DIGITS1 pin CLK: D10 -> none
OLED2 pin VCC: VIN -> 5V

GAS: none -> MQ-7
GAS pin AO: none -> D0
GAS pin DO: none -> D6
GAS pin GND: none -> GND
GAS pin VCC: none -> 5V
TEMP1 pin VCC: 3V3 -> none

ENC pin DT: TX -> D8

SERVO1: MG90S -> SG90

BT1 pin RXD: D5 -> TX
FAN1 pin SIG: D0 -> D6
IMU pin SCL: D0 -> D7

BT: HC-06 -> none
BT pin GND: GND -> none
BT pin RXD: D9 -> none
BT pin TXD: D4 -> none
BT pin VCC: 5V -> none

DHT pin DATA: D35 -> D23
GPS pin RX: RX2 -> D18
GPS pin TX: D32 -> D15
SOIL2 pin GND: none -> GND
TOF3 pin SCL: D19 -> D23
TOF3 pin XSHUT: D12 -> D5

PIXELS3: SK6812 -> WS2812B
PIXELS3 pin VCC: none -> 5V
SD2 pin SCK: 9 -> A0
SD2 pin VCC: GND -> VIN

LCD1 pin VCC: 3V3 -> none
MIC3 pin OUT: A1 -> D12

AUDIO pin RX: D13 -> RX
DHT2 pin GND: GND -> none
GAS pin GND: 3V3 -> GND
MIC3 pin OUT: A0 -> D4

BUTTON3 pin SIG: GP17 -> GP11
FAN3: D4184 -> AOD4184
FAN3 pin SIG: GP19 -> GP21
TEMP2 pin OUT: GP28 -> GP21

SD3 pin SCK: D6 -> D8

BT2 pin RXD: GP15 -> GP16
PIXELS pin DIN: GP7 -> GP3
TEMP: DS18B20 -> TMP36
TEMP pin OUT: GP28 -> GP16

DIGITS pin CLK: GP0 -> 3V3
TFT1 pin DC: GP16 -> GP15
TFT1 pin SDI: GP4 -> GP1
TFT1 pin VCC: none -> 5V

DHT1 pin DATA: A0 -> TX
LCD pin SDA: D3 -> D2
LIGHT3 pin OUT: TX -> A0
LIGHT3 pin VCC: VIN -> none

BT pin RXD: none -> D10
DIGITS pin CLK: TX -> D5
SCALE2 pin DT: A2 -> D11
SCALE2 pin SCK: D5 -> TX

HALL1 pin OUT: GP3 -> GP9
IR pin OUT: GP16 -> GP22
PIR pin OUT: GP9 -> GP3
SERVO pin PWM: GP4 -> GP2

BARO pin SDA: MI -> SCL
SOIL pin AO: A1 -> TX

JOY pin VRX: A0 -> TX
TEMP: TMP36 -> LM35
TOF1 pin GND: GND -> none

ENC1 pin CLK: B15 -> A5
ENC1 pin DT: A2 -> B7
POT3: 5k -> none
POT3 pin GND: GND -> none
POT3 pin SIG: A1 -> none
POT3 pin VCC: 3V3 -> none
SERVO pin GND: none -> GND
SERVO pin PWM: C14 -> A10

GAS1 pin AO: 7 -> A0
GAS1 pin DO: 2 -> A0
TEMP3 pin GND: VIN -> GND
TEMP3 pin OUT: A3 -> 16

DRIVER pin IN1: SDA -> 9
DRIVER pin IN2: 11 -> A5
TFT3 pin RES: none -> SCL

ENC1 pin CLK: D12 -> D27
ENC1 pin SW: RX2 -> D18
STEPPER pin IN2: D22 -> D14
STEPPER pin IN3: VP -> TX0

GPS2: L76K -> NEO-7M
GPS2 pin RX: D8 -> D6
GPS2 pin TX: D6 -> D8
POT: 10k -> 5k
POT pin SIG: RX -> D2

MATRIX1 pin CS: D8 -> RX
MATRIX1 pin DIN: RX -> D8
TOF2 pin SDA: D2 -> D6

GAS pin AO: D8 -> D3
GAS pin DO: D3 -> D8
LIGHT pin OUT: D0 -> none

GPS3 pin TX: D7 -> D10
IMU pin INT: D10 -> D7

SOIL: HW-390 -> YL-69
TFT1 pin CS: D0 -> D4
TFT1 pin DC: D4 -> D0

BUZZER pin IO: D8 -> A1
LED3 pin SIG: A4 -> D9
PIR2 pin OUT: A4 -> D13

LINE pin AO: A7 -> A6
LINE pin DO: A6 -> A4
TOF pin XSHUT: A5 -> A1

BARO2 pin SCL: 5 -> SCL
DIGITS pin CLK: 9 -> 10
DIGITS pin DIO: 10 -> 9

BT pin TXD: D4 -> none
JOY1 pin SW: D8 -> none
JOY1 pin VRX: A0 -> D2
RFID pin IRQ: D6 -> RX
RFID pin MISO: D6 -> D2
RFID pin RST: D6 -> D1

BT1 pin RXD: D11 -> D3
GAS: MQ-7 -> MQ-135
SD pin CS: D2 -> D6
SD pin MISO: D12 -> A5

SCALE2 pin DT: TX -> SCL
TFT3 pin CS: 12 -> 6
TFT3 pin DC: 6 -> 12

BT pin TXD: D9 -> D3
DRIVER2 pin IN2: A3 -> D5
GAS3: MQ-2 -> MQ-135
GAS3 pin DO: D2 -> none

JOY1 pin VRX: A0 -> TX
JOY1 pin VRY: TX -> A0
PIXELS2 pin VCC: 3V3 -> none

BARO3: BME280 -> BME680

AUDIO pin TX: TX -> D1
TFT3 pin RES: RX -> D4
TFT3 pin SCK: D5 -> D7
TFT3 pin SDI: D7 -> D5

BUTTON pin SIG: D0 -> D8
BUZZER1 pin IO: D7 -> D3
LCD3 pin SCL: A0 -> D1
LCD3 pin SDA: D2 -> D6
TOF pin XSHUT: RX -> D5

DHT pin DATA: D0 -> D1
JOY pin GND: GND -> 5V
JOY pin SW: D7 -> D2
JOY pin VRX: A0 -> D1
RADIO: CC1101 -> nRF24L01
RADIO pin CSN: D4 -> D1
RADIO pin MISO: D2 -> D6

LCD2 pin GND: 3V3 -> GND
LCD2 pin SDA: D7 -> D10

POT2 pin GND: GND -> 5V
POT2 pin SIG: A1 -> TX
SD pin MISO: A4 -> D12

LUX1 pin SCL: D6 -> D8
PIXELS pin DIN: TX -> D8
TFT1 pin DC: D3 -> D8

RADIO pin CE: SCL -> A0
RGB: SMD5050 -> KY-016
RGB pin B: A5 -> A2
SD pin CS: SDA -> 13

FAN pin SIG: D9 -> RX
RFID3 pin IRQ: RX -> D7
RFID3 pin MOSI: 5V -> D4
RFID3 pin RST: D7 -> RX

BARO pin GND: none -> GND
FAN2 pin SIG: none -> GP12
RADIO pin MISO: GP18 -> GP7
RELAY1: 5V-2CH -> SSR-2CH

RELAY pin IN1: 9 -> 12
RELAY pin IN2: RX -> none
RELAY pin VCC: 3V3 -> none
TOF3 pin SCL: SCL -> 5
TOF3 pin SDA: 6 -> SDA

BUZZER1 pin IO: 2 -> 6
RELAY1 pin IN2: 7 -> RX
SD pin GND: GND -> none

* * *

**Exercise directions:**
Lines from the start of the records through the one containing "PIXELS pin DIN: GP7 -> GP3" are what should be retyped, exactly and in full, both ends included.

**Answer area:**
DIGITS1 pin CLK: D10 -> none
OLED2 pin VCC: VIN -> 5V

GAS: none -> MQ-7
GAS pin AO: none -> D0
GAS pin DO: none -> D6
GAS pin GND: none -> GND
GAS pin VCC: none -> 5V
TEMP1 pin VCC: 3V3 -> none

ENC pin DT: TX -> D8

SERVO1: MG90S -> SG90

BT1 pin RXD: D5 -> TX
FAN1 pin SIG: D0 -> D6
IMU pin SCL: D0 -> D7

BT: HC-06 -> none
BT pin GND: GND -> none
BT pin RXD: D9 -> none
BT pin TXD: D4 -> none
BT pin VCC: 5V -> none

DHT pin DATA: D35 -> D23
GPS pin RX: RX2 -> D18
GPS pin TX: D32 -> D15
SOIL2 pin GND: none -> GND
TOF3 pin SCL: D19 -> D23
TOF3 pin XSHUT: D12 -> D5

PIXELS3: SK6812 -> WS2812B
PIXELS3 pin VCC: none -> 5V
SD2 pin SCK: 9 -> A0
SD2 pin VCC: GND -> VIN

LCD1 pin VCC: 3V3 -> none
MIC3 pin OUT: A1 -> D12

AUDIO pin RX: D13 -> RX
DHT2 pin GND: GND -> none
GAS pin GND: 3V3 -> GND
MIC3 pin OUT: A0 -> D4

BUTTON3 pin SIG: GP17 -> GP11
FAN3: D4184 -> AOD4184
FAN3 pin SIG: GP19 -> GP21
TEMP2 pin OUT: GP28 -> GP21

SD3 pin SCK: D6 -> D8

BT2 pin RXD: GP15 -> GP16
PIXELS pin DIN: GP7 -> GP3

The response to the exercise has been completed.